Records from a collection
[Start of Attachment]

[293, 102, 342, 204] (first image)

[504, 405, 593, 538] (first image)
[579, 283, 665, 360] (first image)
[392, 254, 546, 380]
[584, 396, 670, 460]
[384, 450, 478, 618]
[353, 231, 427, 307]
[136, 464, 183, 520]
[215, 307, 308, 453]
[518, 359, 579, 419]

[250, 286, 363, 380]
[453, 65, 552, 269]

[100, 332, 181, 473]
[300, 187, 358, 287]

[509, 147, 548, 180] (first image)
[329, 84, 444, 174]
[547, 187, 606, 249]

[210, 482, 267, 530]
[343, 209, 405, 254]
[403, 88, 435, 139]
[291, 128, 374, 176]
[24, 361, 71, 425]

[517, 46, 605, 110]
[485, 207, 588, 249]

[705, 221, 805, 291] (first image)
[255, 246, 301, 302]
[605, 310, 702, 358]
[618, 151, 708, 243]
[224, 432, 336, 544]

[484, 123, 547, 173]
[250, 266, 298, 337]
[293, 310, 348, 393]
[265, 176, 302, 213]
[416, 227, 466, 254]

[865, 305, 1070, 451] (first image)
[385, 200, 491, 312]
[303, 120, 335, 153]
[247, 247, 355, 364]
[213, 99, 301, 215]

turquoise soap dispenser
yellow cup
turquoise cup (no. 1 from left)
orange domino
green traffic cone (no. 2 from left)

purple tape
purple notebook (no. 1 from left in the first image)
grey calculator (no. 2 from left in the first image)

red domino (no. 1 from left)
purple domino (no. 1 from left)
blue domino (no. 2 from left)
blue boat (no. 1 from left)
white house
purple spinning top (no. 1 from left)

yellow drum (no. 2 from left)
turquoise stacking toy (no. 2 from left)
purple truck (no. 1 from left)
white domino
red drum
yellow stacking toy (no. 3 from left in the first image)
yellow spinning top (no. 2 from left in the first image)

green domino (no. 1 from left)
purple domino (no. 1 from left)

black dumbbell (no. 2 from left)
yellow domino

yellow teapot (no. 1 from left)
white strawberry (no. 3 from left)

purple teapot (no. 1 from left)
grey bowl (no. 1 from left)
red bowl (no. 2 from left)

[End of Attachment]

▶ _Task objective_:
What is needed is each line from the records with the word "stacking" in it.

▶ _Answer for this exercise_:
turquoise stacking toy (no. 2 from left)
yellow stacking toy (no. 3 from left in the first image)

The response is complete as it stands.